Goal of the exercise:
Scan the records below for the line containing "(153, 291) = (503, 290): brown" and the line containing "(458, 609) = (470, 386): purple". Copy both, plus every line between, exactly.
---
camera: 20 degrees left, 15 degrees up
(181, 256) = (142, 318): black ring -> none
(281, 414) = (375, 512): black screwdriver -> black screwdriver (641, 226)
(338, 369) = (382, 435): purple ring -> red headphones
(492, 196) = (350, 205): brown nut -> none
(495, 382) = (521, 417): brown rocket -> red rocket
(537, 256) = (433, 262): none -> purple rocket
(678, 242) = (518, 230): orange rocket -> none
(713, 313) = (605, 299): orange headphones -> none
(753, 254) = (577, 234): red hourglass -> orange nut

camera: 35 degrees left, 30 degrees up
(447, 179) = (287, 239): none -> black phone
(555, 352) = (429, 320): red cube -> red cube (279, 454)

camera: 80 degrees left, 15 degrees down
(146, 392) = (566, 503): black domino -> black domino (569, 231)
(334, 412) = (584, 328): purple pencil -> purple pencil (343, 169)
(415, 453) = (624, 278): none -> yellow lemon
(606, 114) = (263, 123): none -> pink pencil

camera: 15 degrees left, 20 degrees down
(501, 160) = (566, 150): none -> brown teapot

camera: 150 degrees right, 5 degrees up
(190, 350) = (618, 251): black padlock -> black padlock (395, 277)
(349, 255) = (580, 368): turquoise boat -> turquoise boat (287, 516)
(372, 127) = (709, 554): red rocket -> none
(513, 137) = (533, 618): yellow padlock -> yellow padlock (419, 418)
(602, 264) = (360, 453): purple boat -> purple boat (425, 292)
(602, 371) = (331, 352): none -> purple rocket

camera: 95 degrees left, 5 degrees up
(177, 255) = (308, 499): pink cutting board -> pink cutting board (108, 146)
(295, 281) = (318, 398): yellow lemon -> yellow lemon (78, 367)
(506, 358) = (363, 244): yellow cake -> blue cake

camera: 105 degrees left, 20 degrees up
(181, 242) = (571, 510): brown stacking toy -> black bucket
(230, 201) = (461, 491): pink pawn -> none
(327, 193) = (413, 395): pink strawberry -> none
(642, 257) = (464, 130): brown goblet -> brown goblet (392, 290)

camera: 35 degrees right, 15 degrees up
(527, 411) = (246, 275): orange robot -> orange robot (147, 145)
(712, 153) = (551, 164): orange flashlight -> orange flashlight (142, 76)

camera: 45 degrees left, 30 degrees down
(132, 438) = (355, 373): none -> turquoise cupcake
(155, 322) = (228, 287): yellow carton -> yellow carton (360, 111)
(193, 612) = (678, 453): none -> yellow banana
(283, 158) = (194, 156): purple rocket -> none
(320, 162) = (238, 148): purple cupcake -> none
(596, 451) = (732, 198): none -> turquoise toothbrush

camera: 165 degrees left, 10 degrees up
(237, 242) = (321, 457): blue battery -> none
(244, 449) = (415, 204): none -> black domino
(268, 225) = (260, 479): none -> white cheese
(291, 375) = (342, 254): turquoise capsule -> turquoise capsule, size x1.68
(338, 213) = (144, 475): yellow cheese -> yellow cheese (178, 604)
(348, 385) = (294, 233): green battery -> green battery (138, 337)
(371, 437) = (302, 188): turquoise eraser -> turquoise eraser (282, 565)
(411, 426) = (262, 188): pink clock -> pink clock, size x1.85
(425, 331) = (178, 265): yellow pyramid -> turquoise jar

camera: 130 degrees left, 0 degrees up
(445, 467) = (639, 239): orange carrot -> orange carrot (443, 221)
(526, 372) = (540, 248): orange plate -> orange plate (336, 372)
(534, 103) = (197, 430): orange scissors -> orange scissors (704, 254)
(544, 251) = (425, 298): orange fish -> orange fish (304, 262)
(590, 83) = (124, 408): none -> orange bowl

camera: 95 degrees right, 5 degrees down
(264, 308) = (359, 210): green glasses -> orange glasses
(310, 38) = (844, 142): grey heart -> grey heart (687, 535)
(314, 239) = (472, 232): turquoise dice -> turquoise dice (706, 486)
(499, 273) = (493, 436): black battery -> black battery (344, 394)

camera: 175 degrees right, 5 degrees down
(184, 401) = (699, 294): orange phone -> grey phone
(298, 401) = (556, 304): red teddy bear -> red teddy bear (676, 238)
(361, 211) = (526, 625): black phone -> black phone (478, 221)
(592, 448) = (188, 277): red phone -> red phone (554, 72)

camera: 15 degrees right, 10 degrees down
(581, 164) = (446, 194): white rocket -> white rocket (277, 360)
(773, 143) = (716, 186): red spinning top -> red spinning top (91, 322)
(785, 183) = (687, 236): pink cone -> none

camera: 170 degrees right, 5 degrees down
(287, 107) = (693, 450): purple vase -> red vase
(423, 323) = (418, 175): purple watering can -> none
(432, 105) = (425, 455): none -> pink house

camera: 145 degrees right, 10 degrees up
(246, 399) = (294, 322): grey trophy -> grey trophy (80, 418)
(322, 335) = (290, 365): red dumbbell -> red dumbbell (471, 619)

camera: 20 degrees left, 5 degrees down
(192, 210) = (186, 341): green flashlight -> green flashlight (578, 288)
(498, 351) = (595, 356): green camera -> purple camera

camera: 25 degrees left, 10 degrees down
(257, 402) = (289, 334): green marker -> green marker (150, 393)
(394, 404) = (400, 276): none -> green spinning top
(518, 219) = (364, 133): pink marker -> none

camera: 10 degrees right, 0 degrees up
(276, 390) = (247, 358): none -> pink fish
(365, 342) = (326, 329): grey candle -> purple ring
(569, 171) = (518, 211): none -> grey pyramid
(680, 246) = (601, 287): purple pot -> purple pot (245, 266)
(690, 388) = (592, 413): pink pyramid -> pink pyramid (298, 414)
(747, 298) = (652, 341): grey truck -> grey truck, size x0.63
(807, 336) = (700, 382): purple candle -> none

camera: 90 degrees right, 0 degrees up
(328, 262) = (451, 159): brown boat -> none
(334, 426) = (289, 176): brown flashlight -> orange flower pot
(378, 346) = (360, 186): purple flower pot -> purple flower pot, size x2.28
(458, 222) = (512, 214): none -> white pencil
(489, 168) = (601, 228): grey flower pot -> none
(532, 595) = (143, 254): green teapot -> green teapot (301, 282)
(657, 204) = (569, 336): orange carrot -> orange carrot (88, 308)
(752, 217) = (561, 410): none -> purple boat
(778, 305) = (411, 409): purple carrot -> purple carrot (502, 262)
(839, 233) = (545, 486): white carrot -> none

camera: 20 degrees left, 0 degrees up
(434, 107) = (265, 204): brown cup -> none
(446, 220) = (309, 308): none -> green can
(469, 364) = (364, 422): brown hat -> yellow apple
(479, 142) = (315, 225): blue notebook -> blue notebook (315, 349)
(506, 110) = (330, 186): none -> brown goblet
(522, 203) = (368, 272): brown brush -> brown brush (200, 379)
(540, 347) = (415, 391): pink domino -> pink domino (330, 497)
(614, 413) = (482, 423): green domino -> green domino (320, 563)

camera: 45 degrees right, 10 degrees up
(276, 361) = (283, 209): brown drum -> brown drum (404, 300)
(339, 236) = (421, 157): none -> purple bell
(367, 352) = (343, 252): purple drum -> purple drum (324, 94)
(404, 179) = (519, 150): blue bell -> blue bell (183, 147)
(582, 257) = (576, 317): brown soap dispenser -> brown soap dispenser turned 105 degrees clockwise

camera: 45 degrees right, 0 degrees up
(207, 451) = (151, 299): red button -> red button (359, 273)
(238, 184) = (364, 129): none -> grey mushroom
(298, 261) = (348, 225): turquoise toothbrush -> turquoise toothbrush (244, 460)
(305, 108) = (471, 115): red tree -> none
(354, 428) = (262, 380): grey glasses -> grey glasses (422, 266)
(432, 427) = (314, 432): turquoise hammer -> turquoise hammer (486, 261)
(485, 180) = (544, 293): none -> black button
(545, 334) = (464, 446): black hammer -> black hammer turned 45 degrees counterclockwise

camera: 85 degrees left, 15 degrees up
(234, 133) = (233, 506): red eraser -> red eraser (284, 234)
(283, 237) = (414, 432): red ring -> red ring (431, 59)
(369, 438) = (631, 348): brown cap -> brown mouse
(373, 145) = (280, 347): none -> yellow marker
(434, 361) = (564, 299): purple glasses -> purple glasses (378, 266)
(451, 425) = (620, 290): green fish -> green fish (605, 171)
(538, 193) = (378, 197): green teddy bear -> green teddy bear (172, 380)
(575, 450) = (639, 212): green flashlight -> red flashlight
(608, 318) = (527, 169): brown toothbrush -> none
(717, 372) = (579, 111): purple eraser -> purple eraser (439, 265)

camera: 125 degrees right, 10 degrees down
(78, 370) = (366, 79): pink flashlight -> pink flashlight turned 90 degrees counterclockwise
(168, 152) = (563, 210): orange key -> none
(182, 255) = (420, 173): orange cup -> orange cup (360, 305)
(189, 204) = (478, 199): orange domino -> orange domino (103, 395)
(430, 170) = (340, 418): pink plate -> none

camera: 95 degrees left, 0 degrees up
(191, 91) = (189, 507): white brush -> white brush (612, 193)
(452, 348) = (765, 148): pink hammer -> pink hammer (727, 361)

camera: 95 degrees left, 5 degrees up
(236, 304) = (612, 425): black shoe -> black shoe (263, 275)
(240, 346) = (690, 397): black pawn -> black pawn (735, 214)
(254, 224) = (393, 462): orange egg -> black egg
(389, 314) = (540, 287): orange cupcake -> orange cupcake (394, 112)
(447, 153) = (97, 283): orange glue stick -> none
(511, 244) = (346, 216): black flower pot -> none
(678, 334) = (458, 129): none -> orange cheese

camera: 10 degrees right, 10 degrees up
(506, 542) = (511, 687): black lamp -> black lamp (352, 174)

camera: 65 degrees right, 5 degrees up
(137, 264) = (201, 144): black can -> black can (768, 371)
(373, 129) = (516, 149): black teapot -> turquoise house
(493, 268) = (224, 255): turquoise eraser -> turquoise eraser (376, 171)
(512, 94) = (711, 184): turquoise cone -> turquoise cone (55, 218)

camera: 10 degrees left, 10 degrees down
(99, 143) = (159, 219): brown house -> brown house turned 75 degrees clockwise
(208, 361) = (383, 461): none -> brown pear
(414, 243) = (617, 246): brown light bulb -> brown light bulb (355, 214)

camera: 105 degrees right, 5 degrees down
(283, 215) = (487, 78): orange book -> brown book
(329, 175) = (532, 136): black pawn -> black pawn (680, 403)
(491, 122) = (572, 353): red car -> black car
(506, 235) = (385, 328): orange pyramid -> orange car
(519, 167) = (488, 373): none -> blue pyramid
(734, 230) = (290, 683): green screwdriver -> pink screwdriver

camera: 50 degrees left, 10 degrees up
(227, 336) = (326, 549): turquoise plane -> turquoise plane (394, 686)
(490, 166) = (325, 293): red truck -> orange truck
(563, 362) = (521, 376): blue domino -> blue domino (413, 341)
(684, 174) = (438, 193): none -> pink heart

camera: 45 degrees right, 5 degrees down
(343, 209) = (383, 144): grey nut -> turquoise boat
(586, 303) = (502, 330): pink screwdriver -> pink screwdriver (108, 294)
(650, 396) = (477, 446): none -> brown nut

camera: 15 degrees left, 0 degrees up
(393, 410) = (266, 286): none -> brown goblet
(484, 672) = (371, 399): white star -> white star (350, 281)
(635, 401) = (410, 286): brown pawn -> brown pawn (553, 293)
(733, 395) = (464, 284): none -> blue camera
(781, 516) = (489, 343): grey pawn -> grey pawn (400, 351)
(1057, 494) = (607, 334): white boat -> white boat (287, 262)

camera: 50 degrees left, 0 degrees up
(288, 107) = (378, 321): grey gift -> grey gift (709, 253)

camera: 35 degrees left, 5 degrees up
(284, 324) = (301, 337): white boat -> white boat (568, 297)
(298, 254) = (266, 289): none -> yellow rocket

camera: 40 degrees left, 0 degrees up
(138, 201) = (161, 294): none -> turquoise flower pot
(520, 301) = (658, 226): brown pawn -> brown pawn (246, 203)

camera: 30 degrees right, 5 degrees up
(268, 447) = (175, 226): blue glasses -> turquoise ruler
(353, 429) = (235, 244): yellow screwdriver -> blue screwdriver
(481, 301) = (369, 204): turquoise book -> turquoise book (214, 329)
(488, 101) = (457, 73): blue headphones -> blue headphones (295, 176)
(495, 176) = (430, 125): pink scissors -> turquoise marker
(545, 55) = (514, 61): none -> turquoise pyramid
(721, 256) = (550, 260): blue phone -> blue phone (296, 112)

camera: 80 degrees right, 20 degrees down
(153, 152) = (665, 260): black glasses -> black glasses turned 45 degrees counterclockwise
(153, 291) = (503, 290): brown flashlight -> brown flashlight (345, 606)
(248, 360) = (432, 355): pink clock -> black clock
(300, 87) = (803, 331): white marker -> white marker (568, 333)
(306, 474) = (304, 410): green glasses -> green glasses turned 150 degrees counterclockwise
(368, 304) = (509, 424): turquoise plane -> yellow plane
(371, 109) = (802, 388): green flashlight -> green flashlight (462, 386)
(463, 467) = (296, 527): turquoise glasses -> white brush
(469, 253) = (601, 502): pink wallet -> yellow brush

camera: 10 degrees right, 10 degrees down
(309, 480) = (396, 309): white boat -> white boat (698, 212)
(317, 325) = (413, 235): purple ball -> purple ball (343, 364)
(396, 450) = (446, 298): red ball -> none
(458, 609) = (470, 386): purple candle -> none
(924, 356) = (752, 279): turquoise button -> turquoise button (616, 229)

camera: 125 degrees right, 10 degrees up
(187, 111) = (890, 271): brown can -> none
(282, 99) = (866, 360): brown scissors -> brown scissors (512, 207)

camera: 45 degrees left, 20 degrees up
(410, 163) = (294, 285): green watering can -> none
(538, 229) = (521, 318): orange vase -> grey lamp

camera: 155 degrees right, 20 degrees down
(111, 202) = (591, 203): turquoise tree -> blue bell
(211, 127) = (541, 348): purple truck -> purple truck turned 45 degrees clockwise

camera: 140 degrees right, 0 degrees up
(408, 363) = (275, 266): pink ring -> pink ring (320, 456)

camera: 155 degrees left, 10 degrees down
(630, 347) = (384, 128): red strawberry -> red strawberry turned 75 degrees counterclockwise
---
Exercise answer:
(153, 291) = (503, 290): brown flashlight -> brown flashlight (345, 606)
(248, 360) = (432, 355): pink clock -> black clock
(300, 87) = (803, 331): white marker -> white marker (568, 333)
(306, 474) = (304, 410): green glasses -> green glasses turned 150 degrees counterclockwise
(368, 304) = (509, 424): turquoise plane -> yellow plane
(371, 109) = (802, 388): green flashlight -> green flashlight (462, 386)
(463, 467) = (296, 527): turquoise glasses -> white brush
(469, 253) = (601, 502): pink wallet -> yellow brush

camera: 10 degrees right, 10 degrees down
(309, 480) = (396, 309): white boat -> white boat (698, 212)
(317, 325) = (413, 235): purple ball -> purple ball (343, 364)
(396, 450) = (446, 298): red ball -> none
(458, 609) = (470, 386): purple candle -> none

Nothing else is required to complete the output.